Repeat the records exactly, minus the pictures.

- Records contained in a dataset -
===
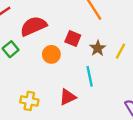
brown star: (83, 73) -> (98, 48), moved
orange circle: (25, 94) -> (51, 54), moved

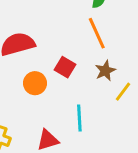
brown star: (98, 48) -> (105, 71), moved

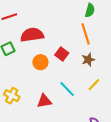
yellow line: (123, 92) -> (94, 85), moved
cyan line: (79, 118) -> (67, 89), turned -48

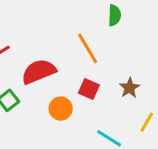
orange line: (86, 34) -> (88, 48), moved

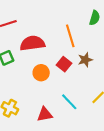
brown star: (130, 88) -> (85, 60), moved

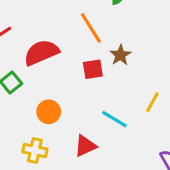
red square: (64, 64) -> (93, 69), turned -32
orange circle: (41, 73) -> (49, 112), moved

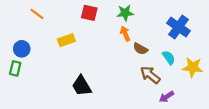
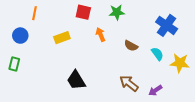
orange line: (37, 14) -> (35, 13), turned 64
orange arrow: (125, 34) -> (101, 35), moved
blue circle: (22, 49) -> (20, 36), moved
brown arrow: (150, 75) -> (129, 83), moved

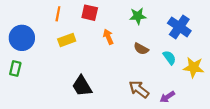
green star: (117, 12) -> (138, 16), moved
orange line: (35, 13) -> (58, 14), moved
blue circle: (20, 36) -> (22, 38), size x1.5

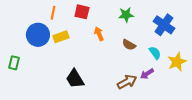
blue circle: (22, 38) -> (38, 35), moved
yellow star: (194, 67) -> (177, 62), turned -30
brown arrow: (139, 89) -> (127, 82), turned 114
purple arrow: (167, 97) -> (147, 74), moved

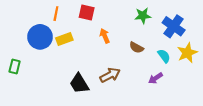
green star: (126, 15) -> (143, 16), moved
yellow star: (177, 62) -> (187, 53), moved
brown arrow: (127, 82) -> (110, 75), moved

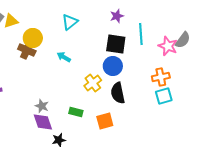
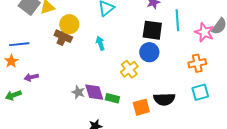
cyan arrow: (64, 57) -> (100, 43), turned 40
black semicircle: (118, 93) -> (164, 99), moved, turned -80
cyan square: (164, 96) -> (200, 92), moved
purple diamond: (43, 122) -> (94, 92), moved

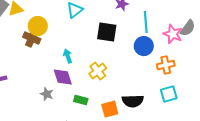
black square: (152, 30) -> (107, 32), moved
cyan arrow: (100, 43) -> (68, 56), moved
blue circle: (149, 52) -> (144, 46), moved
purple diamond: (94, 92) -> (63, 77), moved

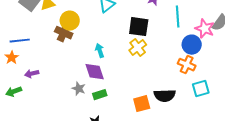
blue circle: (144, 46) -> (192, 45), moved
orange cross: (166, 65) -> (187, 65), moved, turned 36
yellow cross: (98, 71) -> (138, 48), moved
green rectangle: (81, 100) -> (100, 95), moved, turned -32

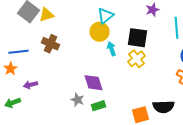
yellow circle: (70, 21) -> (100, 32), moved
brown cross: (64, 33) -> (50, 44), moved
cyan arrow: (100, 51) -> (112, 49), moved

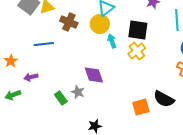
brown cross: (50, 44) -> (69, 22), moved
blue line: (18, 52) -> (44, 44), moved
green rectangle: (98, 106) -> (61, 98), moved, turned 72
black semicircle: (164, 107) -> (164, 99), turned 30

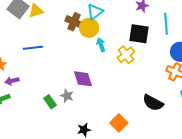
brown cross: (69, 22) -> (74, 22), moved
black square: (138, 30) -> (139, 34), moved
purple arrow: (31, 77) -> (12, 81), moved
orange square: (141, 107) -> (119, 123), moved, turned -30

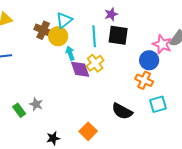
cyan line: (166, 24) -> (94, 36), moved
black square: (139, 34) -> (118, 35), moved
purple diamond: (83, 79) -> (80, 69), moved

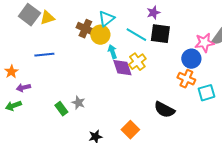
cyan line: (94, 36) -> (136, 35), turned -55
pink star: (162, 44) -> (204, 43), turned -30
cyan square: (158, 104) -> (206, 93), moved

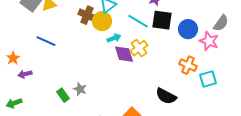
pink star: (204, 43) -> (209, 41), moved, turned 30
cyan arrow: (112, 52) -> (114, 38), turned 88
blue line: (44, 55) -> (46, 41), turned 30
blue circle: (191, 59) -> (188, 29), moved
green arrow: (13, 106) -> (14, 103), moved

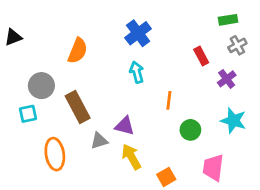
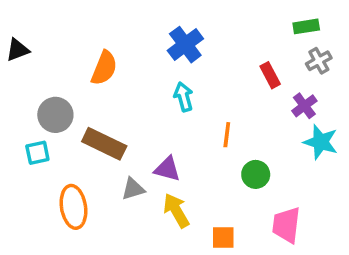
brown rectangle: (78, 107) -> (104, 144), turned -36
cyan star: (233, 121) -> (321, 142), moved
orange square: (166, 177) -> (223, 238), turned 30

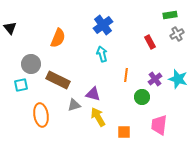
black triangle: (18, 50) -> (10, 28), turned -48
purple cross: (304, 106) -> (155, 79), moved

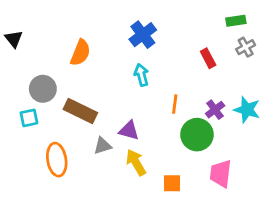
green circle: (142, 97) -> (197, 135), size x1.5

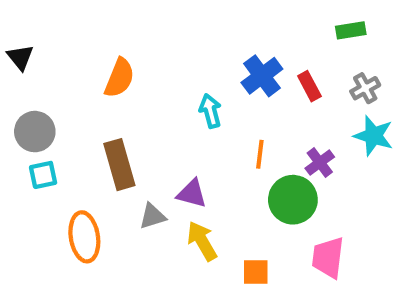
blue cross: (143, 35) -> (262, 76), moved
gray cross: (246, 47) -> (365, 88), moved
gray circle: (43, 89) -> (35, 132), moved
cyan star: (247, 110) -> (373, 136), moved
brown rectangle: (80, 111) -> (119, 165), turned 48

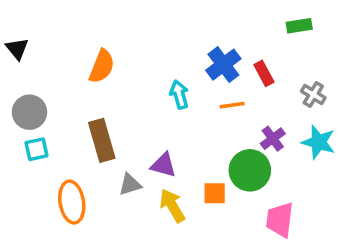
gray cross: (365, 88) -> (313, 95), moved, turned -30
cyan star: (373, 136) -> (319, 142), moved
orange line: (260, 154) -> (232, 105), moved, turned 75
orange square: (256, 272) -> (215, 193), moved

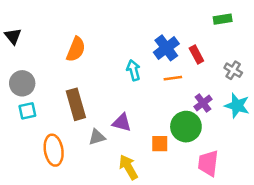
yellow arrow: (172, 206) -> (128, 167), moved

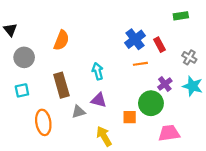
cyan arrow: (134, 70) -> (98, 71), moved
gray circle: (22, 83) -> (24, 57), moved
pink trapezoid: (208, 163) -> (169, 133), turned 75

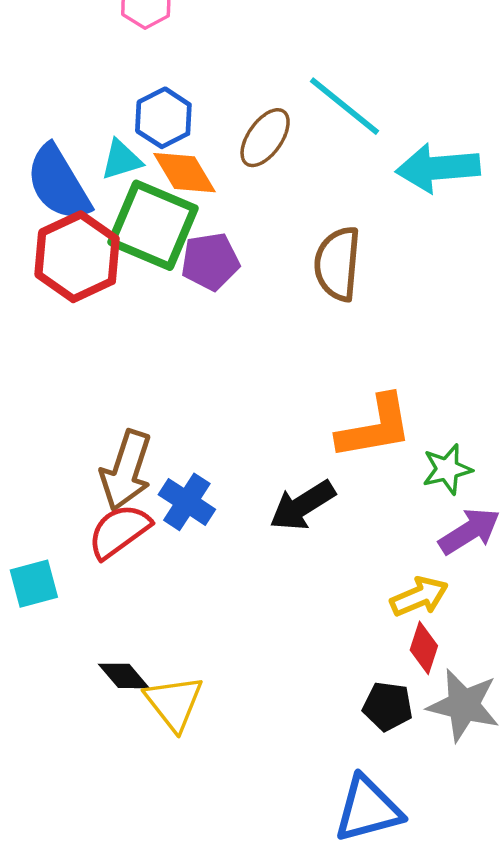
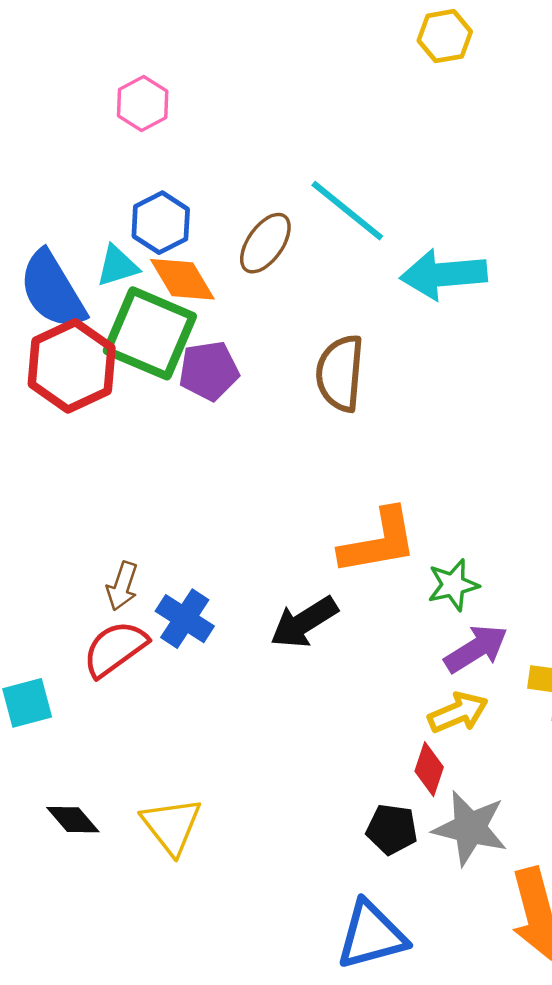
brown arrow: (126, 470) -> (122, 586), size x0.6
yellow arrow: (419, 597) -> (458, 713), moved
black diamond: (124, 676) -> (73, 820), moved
===
- Task response -
brown star: (83, 73) -> (98, 48), moved
orange circle: (25, 94) -> (51, 54), moved

brown star: (98, 48) -> (105, 71), moved

yellow line: (123, 92) -> (94, 85), moved
cyan line: (79, 118) -> (67, 89), turned -48

orange line: (86, 34) -> (88, 48), moved

brown star: (130, 88) -> (85, 60), moved

red square: (64, 64) -> (93, 69), turned -32
orange circle: (41, 73) -> (49, 112), moved

orange line: (37, 14) -> (35, 13), turned 64
orange arrow: (125, 34) -> (101, 35), moved
blue circle: (22, 49) -> (20, 36), moved
brown arrow: (150, 75) -> (129, 83), moved

green star: (117, 12) -> (138, 16), moved
orange line: (35, 13) -> (58, 14), moved
blue circle: (20, 36) -> (22, 38), size x1.5

blue circle: (22, 38) -> (38, 35), moved
yellow star: (194, 67) -> (177, 62), turned -30
brown arrow: (139, 89) -> (127, 82), turned 114
purple arrow: (167, 97) -> (147, 74), moved

green star: (126, 15) -> (143, 16), moved
yellow star: (177, 62) -> (187, 53), moved
brown arrow: (127, 82) -> (110, 75), moved

cyan arrow: (64, 57) -> (100, 43), turned 40
black semicircle: (118, 93) -> (164, 99), moved, turned -80
cyan square: (164, 96) -> (200, 92), moved
purple diamond: (43, 122) -> (94, 92), moved

black square: (152, 30) -> (107, 32), moved
cyan arrow: (100, 43) -> (68, 56), moved
blue circle: (149, 52) -> (144, 46), moved
purple diamond: (94, 92) -> (63, 77), moved

blue circle: (144, 46) -> (192, 45), moved
orange cross: (166, 65) -> (187, 65), moved, turned 36
yellow cross: (98, 71) -> (138, 48), moved
green rectangle: (81, 100) -> (100, 95), moved, turned -32

yellow circle: (70, 21) -> (100, 32), moved
brown cross: (64, 33) -> (50, 44), moved
cyan arrow: (100, 51) -> (112, 49), moved

brown cross: (50, 44) -> (69, 22), moved
blue line: (18, 52) -> (44, 44), moved
green rectangle: (98, 106) -> (61, 98), moved, turned 72
black semicircle: (164, 107) -> (164, 99), turned 30

brown cross: (69, 22) -> (74, 22), moved
black square: (138, 30) -> (139, 34), moved
purple arrow: (31, 77) -> (12, 81), moved
orange square: (141, 107) -> (119, 123), moved, turned -30

cyan line: (166, 24) -> (94, 36), moved
black square: (139, 34) -> (118, 35), moved
purple diamond: (83, 79) -> (80, 69), moved

cyan line: (94, 36) -> (136, 35), turned -55
pink star: (162, 44) -> (204, 43), turned -30
cyan square: (158, 104) -> (206, 93), moved

pink star: (204, 43) -> (209, 41), moved, turned 30
cyan arrow: (112, 52) -> (114, 38), turned 88
blue line: (44, 55) -> (46, 41), turned 30
blue circle: (191, 59) -> (188, 29), moved
green arrow: (13, 106) -> (14, 103), moved

brown rectangle: (78, 107) -> (104, 144), turned -36
cyan star: (233, 121) -> (321, 142), moved
orange square: (166, 177) -> (223, 238), turned 30

black triangle: (18, 50) -> (10, 28), turned -48
purple cross: (304, 106) -> (155, 79), moved

green circle: (142, 97) -> (197, 135), size x1.5

blue cross: (143, 35) -> (262, 76), moved
gray cross: (246, 47) -> (365, 88), moved
gray circle: (43, 89) -> (35, 132), moved
cyan star: (247, 110) -> (373, 136), moved
brown rectangle: (80, 111) -> (119, 165), turned 48

gray cross: (365, 88) -> (313, 95), moved, turned -30
cyan star: (373, 136) -> (319, 142), moved
orange line: (260, 154) -> (232, 105), moved, turned 75
orange square: (256, 272) -> (215, 193), moved

yellow arrow: (172, 206) -> (128, 167), moved

cyan arrow: (134, 70) -> (98, 71), moved
gray circle: (22, 83) -> (24, 57), moved
pink trapezoid: (208, 163) -> (169, 133), turned 75

brown arrow: (126, 470) -> (122, 586), size x0.6
yellow arrow: (419, 597) -> (458, 713), moved
black diamond: (124, 676) -> (73, 820), moved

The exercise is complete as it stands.